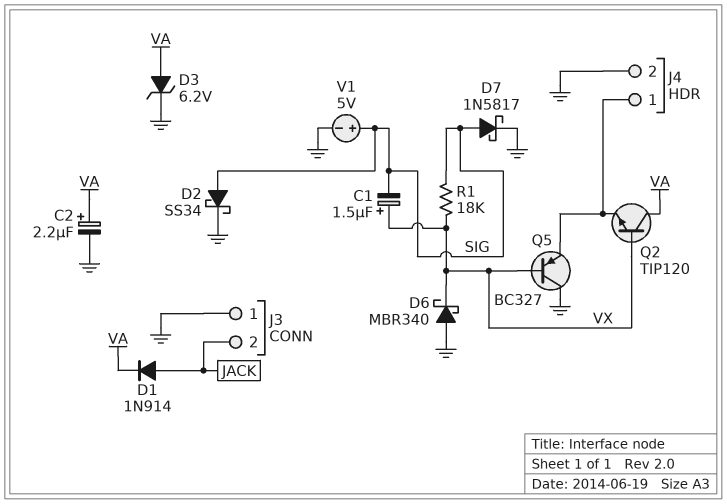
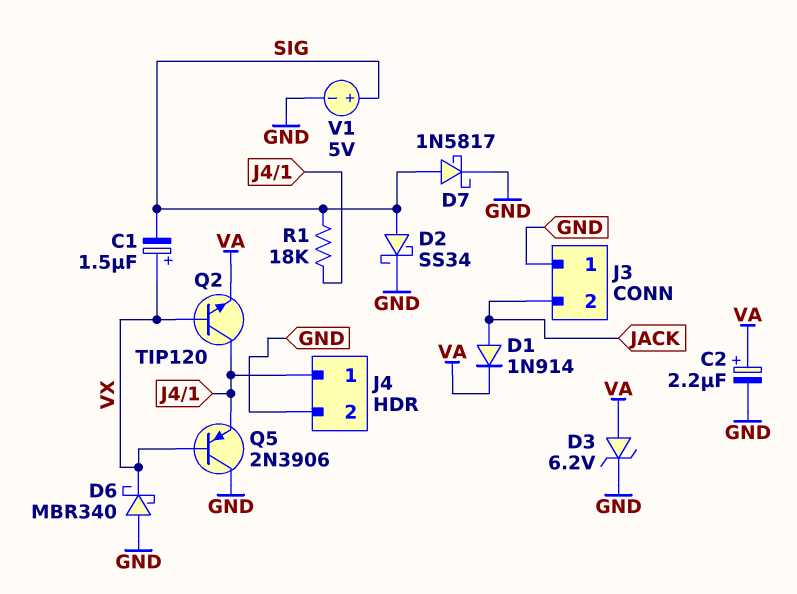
Q2: NPN TIP120 (B VX, C VA, E J4/1) -> NPN TIP120 (B VX, C J4/1, E VA)
Q5: PNP BC327 (B VX, C GND, E J4/1) -> PNP 2N3906 (B VX, C GND, E J4/1)
R1: 18k (SIG, VX) -> 18k (J4/1, SIG)

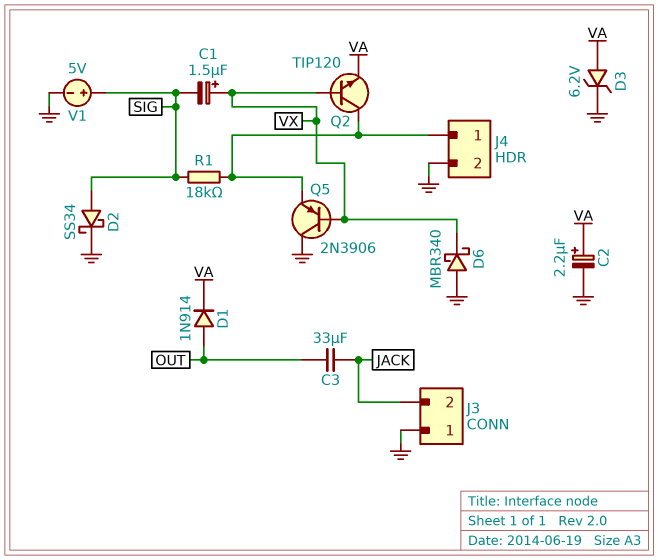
C3: none -> 33uF (JACK, OUT)
D1: diode 1N914 (A JACK, K VA) -> diode 1N914 (A OUT, K VA)
D7: schottky 1N5817 (A SIG, K GND) -> none

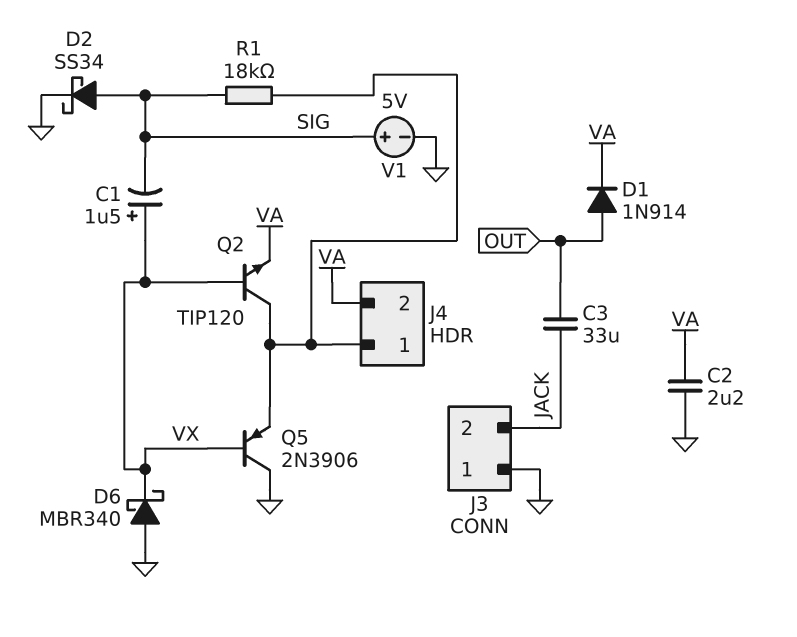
C2: 2.2uF (plus VA, minus GND) -> 2.2uF (GND, VA)
D3: zener 6.2V (A VA, K GND) -> none
J4 pin 2: GND -> VA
○ ○ ○ ○ ○ ○ ○
Instructions for the task: Exactly the lines from the one that contains "C3: none -> 33uF (JACK, OUT)" through the last line of the records should be set down, and the pictures should be dropped.

Answer space:
C3: none -> 33uF (JACK, OUT)
D1: diode 1N914 (A JACK, K VA) -> diode 1N914 (A OUT, K VA)
D7: schottky 1N5817 (A SIG, K GND) -> none

C2: 2.2uF (plus VA, minus GND) -> 2.2uF (GND, VA)
D3: zener 6.2V (A VA, K GND) -> none
J4 pin 2: GND -> VA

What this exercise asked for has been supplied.